» **EXERCISE DETAILS**:
Copy out the records word for word, beginning at the line that contains "stamped [1050, 946]" and continuing through the last line of the records. Omit the pictures from your copy.
_ _ _ _
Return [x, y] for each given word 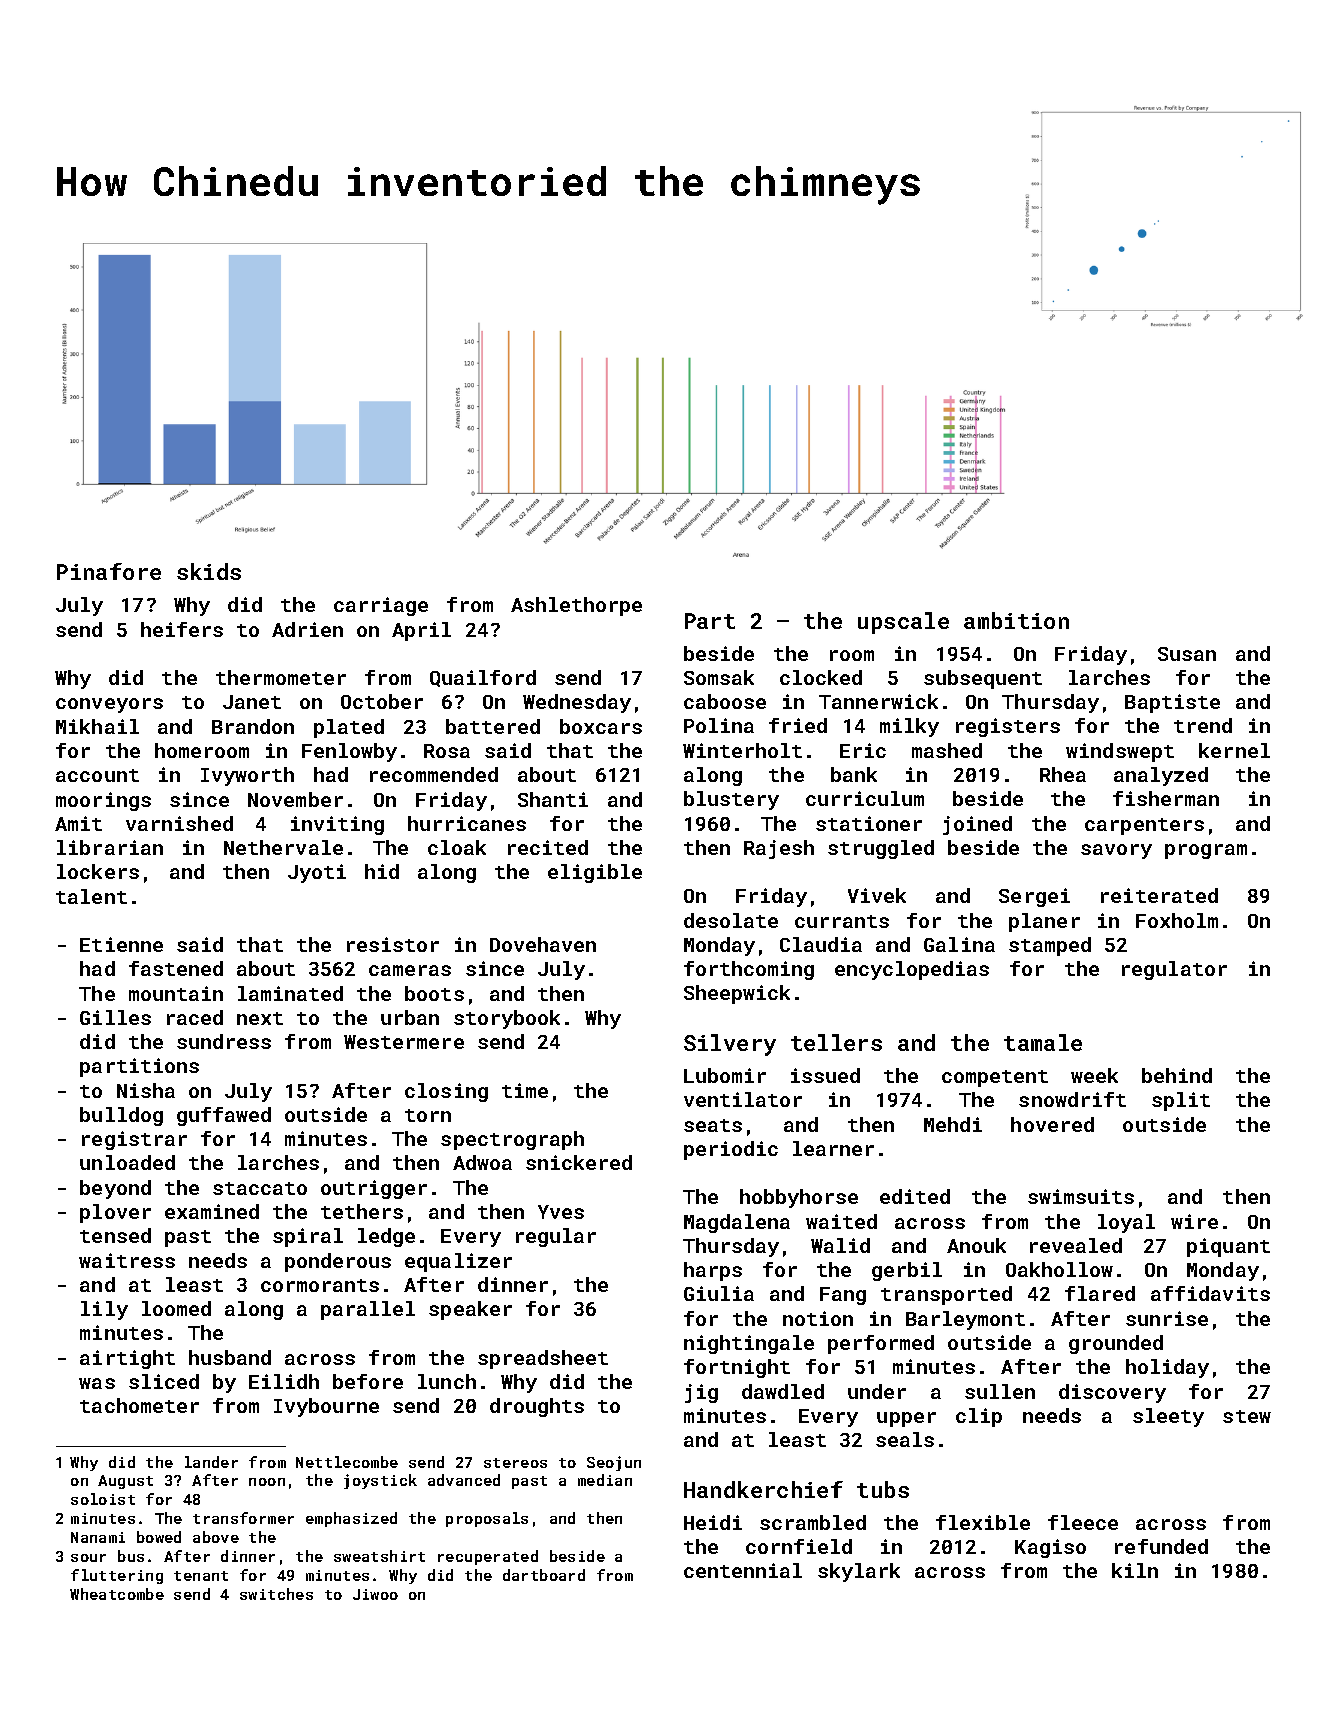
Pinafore [109, 571]
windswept [1120, 752]
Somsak [719, 677]
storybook [507, 1019]
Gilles [115, 1017]
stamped [1050, 946]
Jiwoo [375, 1594]
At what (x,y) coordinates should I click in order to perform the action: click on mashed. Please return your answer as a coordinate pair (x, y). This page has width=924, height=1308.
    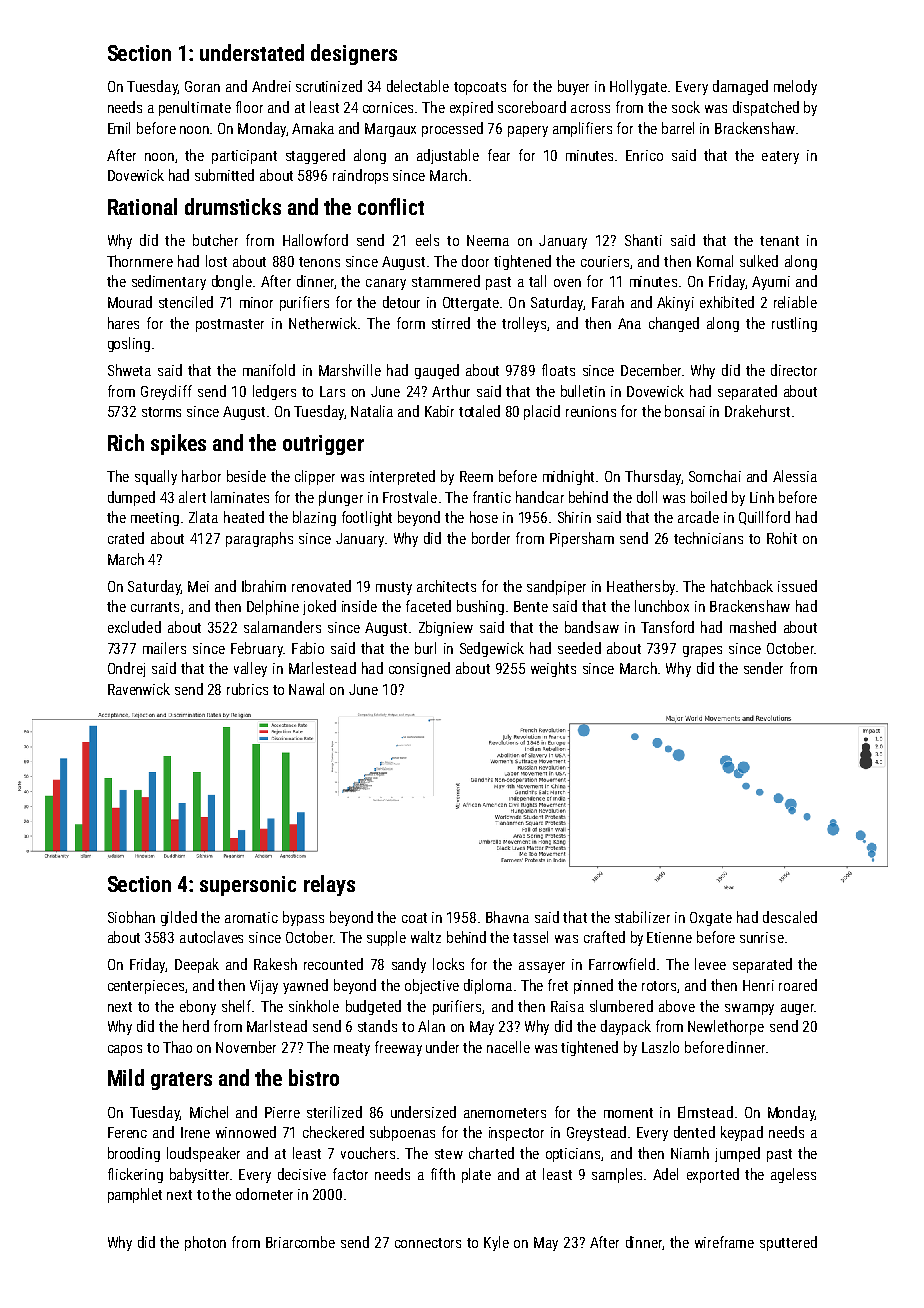
    Looking at the image, I should click on (753, 627).
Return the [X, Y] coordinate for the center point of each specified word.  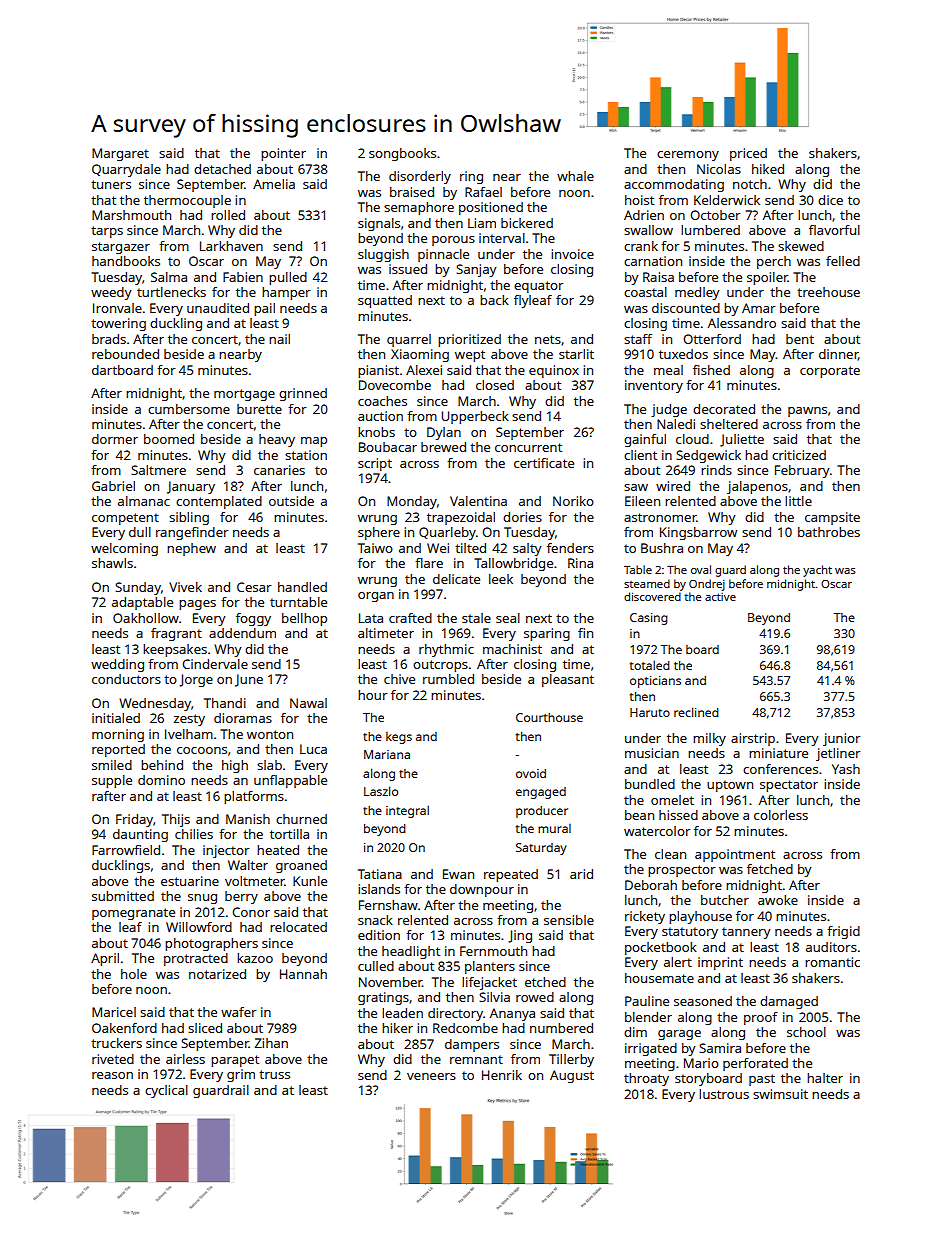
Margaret [120, 154]
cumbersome [189, 409]
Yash [846, 769]
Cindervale [215, 664]
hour [373, 695]
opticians [655, 682]
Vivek [185, 587]
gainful [645, 440]
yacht [817, 571]
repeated [511, 875]
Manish [248, 819]
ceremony [688, 156]
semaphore [419, 208]
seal [508, 618]
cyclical [166, 1091]
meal [668, 370]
_ _ _ _
» **EXERCISE OUTPUT**:
stamped [1050, 946]
Jiwoo [375, 1594]
At what (x,y) coordinates should I click in order to perform the action: click on mashed. Please return your answer as a coordinate pair (x, y). This page has width=924, height=1308.
    Looking at the image, I should click on (753, 627).
Return the [X, Y] coordinate for the center point of each specified word.  
Margaret [120, 154]
cumbersome [189, 409]
Yash [846, 769]
Cindervale [215, 664]
hour [373, 695]
opticians [655, 682]
Vivek [185, 587]
gainful [645, 440]
yacht [817, 571]
repeated [511, 875]
Manish [248, 819]
ceremony [688, 156]
semaphore [419, 208]
seal [508, 618]
cyclical [166, 1091]
meal [668, 370]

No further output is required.